━━ RECORDS SHOWN

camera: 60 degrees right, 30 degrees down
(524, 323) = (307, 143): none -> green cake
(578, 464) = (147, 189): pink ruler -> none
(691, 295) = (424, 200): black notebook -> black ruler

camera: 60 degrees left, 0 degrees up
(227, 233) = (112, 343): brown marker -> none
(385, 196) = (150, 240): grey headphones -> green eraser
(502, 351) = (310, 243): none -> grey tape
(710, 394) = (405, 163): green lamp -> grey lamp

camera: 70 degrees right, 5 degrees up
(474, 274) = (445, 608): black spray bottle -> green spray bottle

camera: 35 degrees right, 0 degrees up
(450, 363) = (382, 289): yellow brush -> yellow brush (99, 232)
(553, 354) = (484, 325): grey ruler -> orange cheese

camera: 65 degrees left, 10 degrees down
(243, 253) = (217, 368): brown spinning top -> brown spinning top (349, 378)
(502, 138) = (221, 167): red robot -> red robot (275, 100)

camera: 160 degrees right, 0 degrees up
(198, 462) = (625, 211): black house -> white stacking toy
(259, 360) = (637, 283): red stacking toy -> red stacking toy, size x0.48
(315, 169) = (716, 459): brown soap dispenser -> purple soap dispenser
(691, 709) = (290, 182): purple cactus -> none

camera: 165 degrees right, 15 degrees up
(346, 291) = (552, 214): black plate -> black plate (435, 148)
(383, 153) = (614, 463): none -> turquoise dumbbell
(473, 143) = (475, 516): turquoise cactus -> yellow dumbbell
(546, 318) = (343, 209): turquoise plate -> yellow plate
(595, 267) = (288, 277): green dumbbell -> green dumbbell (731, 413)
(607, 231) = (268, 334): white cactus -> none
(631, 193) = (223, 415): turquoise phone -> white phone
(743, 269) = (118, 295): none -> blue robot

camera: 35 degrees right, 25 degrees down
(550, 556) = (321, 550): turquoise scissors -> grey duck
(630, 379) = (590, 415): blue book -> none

━━━━

WHAT IS NEEDED — Line by line, the data should be returned exactly as written.

SOLUTION TO THE PROBLEM —
camera: 60 degrees right, 30 degrees down
(524, 323) = (307, 143): none -> green cake
(578, 464) = (147, 189): pink ruler -> none
(691, 295) = (424, 200): black notebook -> black ruler

camera: 60 degrees left, 0 degrees up
(227, 233) = (112, 343): brown marker -> none
(385, 196) = (150, 240): grey headphones -> green eraser
(502, 351) = (310, 243): none -> grey tape
(710, 394) = (405, 163): green lamp -> grey lamp

camera: 70 degrees right, 5 degrees up
(474, 274) = (445, 608): black spray bottle -> green spray bottle

camera: 35 degrees right, 0 degrees up
(450, 363) = (382, 289): yellow brush -> yellow brush (99, 232)
(553, 354) = (484, 325): grey ruler -> orange cheese

camera: 65 degrees left, 10 degrees down
(243, 253) = (217, 368): brown spinning top -> brown spinning top (349, 378)
(502, 138) = (221, 167): red robot -> red robot (275, 100)

camera: 160 degrees right, 0 degrees up
(198, 462) = (625, 211): black house -> white stacking toy
(259, 360) = (637, 283): red stacking toy -> red stacking toy, size x0.48
(315, 169) = (716, 459): brown soap dispenser -> purple soap dispenser
(691, 709) = (290, 182): purple cactus -> none

camera: 165 degrees right, 15 degrees up
(346, 291) = (552, 214): black plate -> black plate (435, 148)
(383, 153) = (614, 463): none -> turquoise dumbbell
(473, 143) = (475, 516): turquoise cactus -> yellow dumbbell
(546, 318) = (343, 209): turquoise plate -> yellow plate
(595, 267) = (288, 277): green dumbbell -> green dumbbell (731, 413)
(607, 231) = (268, 334): white cactus -> none
(631, 193) = (223, 415): turquoise phone -> white phone
(743, 269) = (118, 295): none -> blue robot

camera: 35 degrees right, 25 degrees down
(550, 556) = (321, 550): turquoise scissors -> grey duck
(630, 379) = (590, 415): blue book -> none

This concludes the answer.